Stored items from a collection

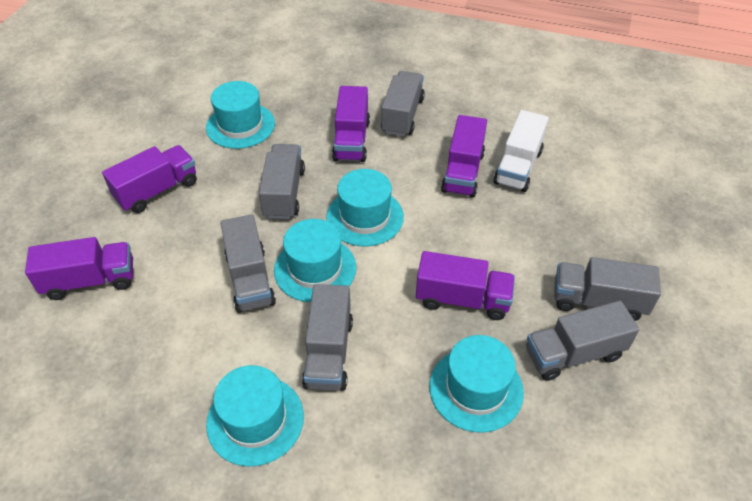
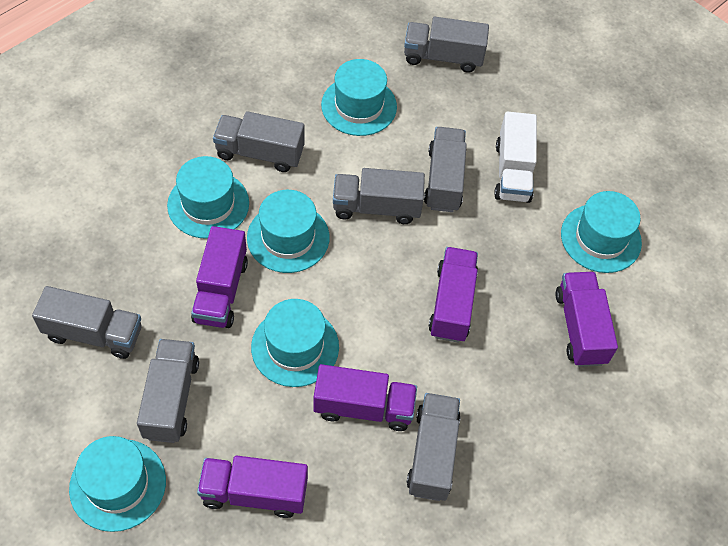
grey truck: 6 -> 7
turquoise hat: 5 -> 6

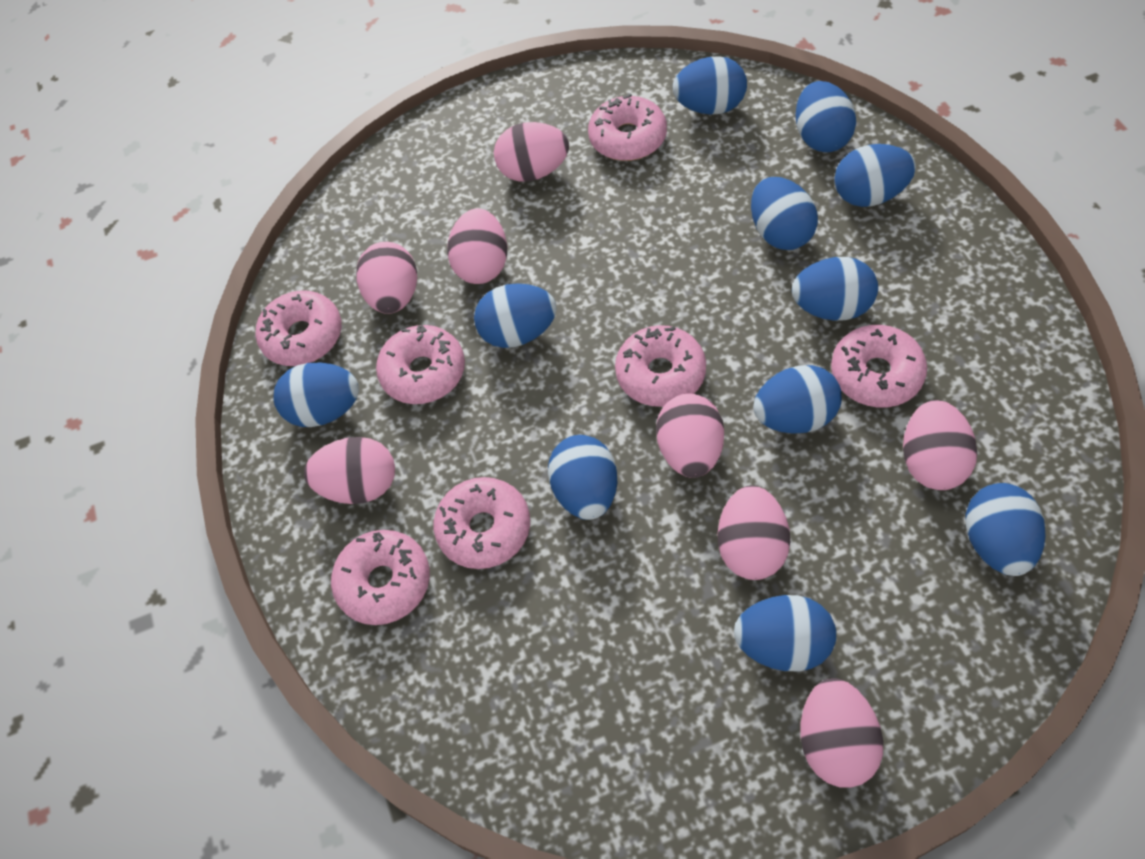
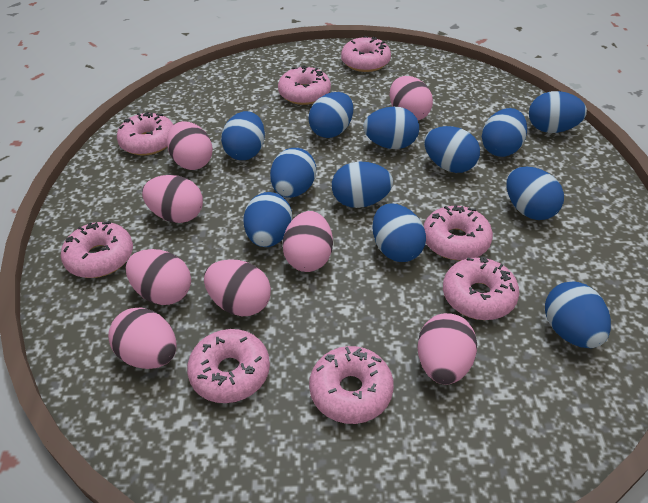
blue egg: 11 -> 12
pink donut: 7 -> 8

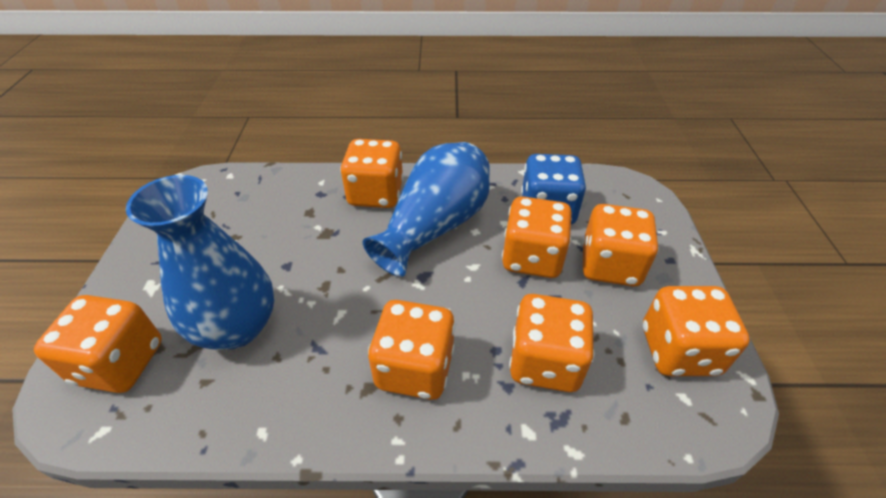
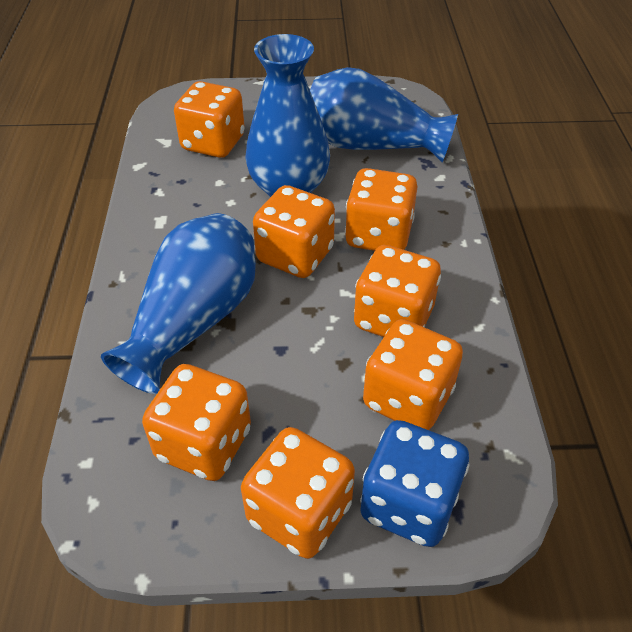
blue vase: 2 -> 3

__What the task requires__:
From the first line to the last, set down the records word for word and drop the images.

__Problem solution__:
grey truck: 6 -> 7
turquoise hat: 5 -> 6

blue egg: 11 -> 12
pink donut: 7 -> 8

blue vase: 2 -> 3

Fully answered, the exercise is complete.